> [PROBLEM REQUIREMENTS] Every record below should be transcribed exactly. Omit the images.

> [SUPPLIED MATERIAL]
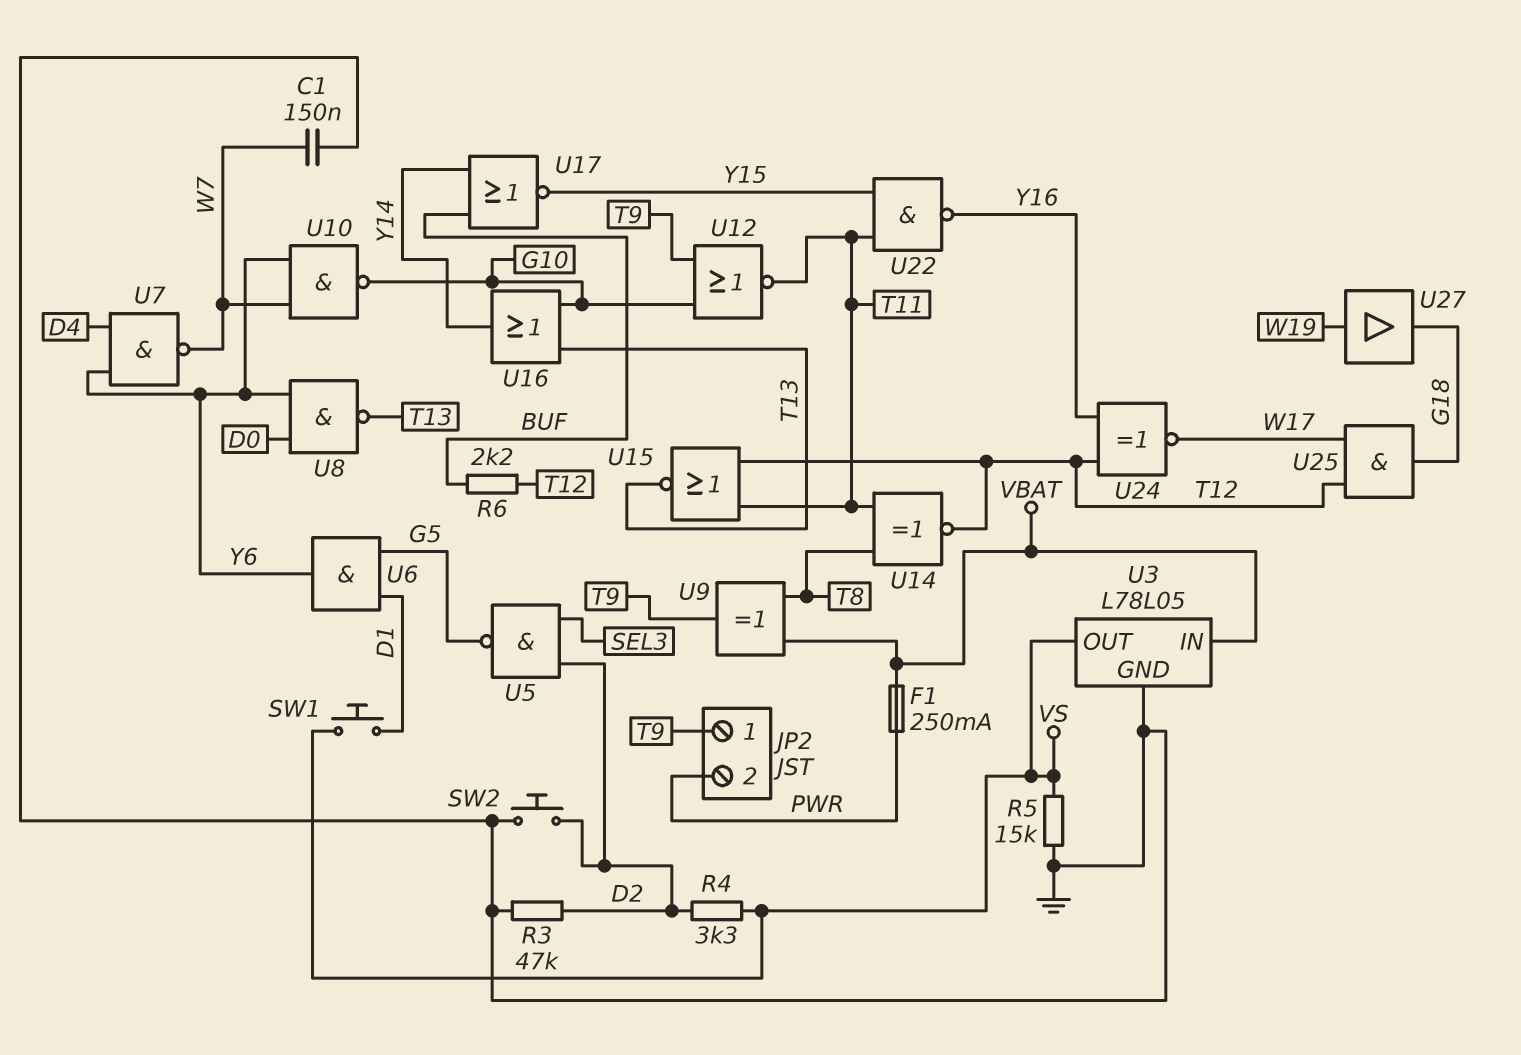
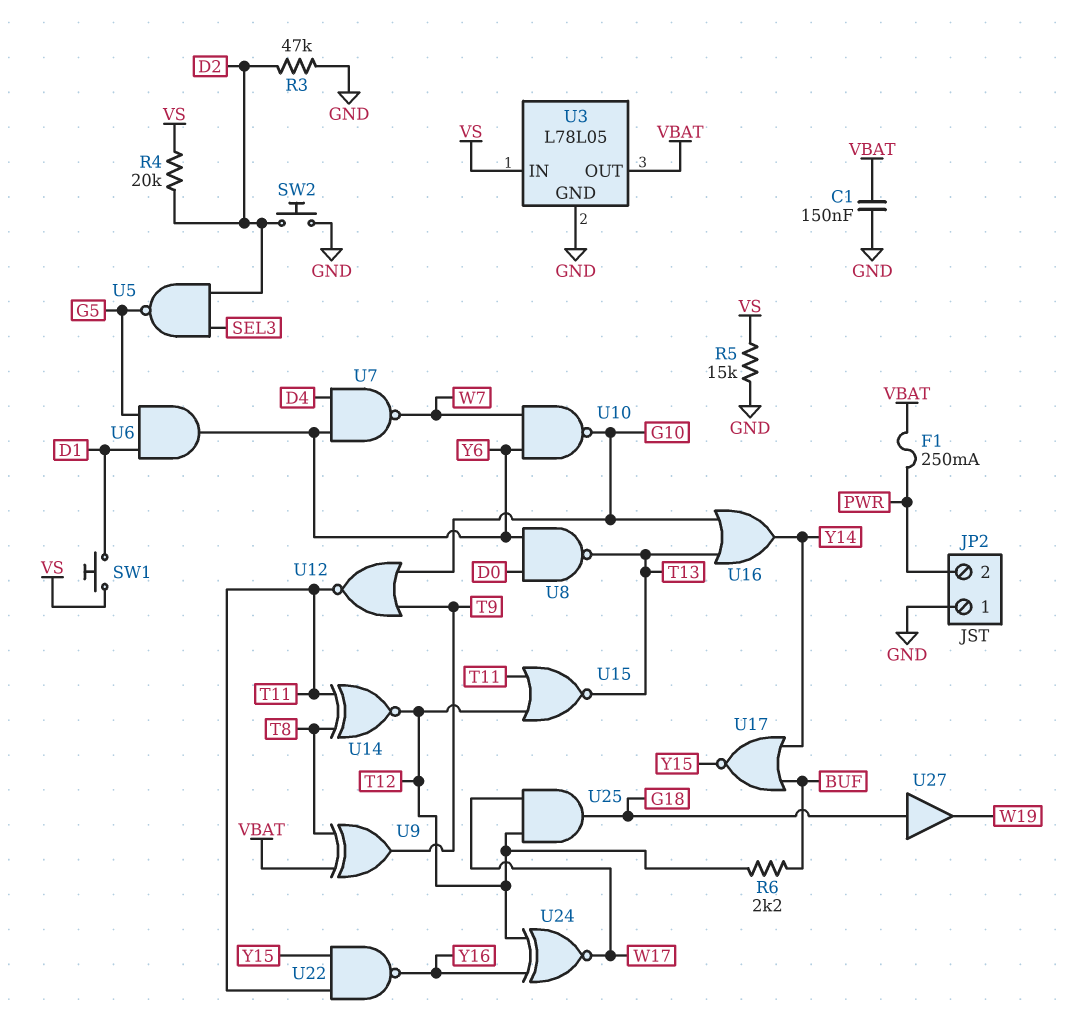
C1: 150nF (GND, W7) -> 150nF (GND, VBAT)
JP2 pin 1: T9 -> GND
R4: 3.3k (D2, VS) -> 20k (D2, VS)
U3 pin IN: VBAT -> VS
U3 pin OUT: VS -> VBAT
U27: buffer (in W19, out G18) -> buffer (in G18, out W19)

> [EXPECTED OUTPUT]
C1: 150nF (GND, W7) -> 150nF (GND, VBAT)
JP2 pin 1: T9 -> GND
R4: 3.3k (D2, VS) -> 20k (D2, VS)
U3 pin IN: VBAT -> VS
U3 pin OUT: VS -> VBAT
U27: buffer (in W19, out G18) -> buffer (in G18, out W19)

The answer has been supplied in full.